- [AIM OF THE TASK]: The data that follows must be transcribed in full and exactly, minus the pictures.

- [DATA FOR THIS TASK]:
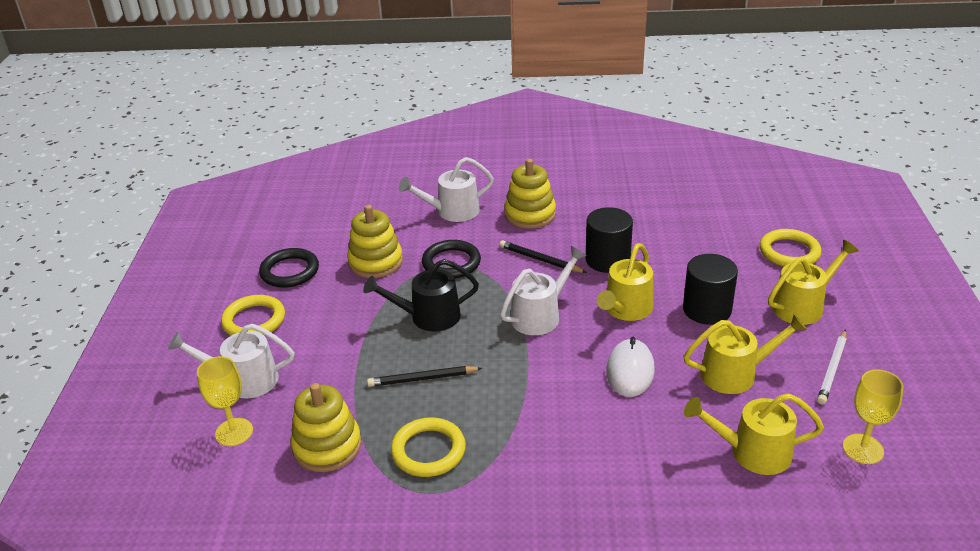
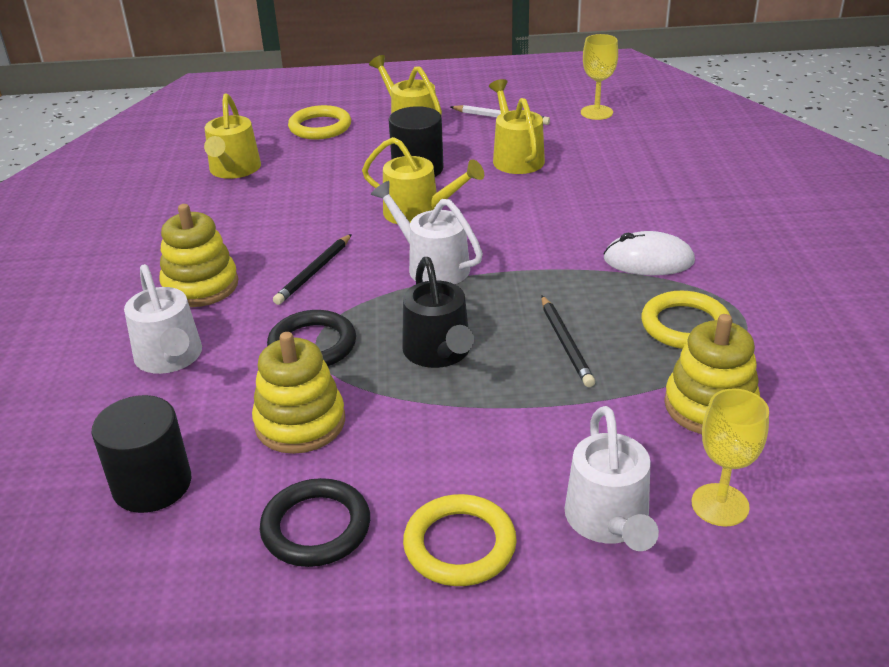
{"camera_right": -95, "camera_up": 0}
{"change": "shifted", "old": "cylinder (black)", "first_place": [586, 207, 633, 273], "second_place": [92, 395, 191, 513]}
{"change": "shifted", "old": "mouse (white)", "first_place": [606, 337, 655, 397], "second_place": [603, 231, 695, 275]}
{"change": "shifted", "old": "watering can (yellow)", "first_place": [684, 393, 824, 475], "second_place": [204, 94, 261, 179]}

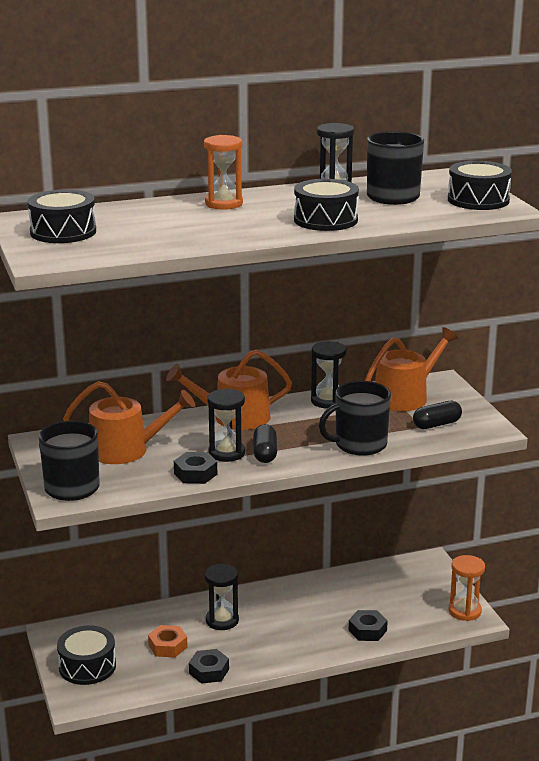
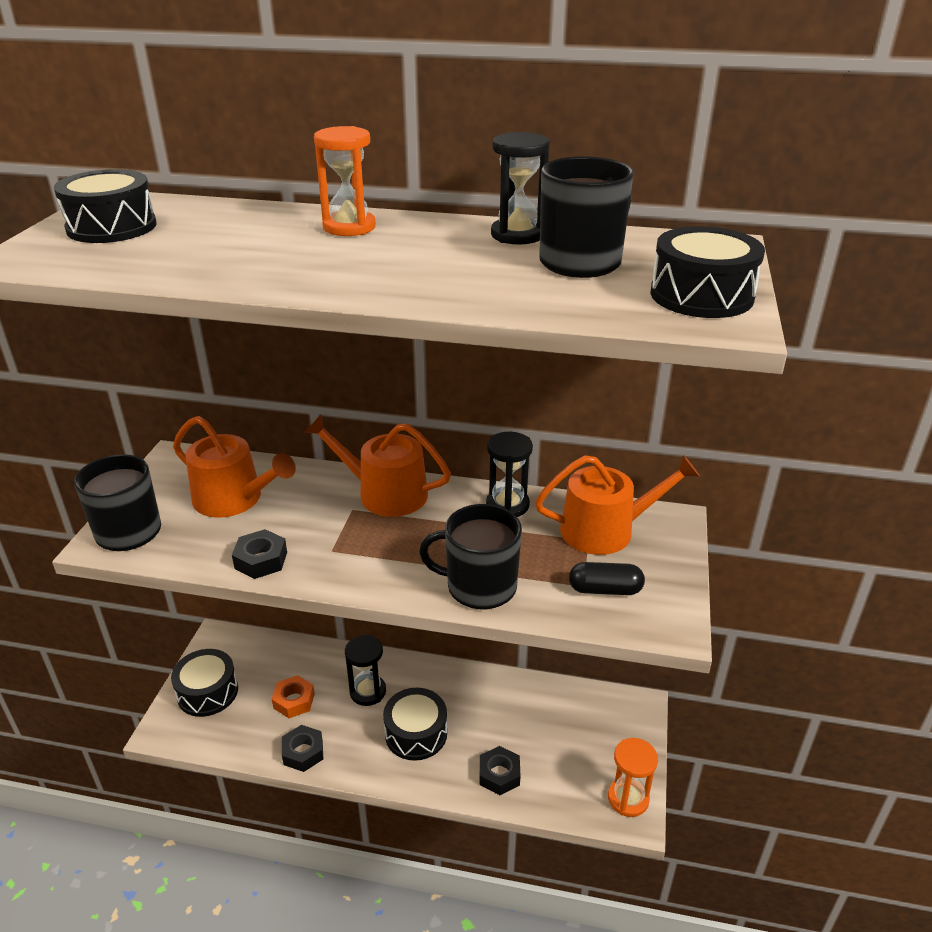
{"camera_right": 30, "camera_up": 10}
{"change": "gone", "old": "hourglass (black)", "first_place": [207, 388, 245, 462]}
{"change": "gone", "old": "capsule (black)", "first_place": [253, 424, 277, 463]}
{"change": "shifted", "old": "drum (black)", "first_place": [294, 179, 359, 231], "second_place": [383, 688, 447, 761]}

- [SOLUTION FOR THIS PROBLEM]:
{"camera_right": -95, "camera_up": 0}
{"change": "shifted", "old": "cylinder (black)", "first_place": [586, 207, 633, 273], "second_place": [92, 395, 191, 513]}
{"change": "shifted", "old": "mouse (white)", "first_place": [606, 337, 655, 397], "second_place": [603, 231, 695, 275]}
{"change": "shifted", "old": "watering can (yellow)", "first_place": [684, 393, 824, 475], "second_place": [204, 94, 261, 179]}

{"camera_right": 30, "camera_up": 10}
{"change": "gone", "old": "hourglass (black)", "first_place": [207, 388, 245, 462]}
{"change": "gone", "old": "capsule (black)", "first_place": [253, 424, 277, 463]}
{"change": "shifted", "old": "drum (black)", "first_place": [294, 179, 359, 231], "second_place": [383, 688, 447, 761]}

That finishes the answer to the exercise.